- EXTRACTED MATERIAL -
+--

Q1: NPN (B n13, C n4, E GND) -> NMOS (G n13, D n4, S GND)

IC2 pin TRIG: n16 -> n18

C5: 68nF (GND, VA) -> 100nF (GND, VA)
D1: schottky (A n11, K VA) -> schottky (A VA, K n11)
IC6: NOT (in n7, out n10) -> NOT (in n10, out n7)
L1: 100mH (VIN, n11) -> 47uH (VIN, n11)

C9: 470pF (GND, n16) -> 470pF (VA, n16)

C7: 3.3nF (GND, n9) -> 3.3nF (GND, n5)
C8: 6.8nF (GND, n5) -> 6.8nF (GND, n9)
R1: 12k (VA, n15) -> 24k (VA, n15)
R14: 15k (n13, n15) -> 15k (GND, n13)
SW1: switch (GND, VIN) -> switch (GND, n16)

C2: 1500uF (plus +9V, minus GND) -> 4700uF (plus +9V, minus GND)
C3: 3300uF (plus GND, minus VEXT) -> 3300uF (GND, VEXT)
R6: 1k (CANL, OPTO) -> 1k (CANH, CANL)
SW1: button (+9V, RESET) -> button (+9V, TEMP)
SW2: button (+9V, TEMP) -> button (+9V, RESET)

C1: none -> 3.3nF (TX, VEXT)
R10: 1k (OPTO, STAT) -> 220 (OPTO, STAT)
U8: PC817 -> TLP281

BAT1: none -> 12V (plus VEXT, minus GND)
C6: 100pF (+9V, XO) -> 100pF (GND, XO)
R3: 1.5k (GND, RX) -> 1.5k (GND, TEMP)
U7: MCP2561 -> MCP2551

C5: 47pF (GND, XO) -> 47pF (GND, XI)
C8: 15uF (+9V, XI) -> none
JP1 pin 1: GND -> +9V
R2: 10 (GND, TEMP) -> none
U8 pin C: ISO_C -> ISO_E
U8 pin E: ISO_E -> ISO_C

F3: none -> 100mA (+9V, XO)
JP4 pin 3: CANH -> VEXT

+--

- ASSIGNMENT -
If a line in the data holds the string "plus", copy that line.

- REPLY -
C2: 1500uF (plus +9V, minus GND) -> 4700uF (plus +9V, minus GND)
C3: 3300uF (plus GND, minus VEXT) -> 3300uF (GND, VEXT)
BAT1: none -> 12V (plus VEXT, minus GND)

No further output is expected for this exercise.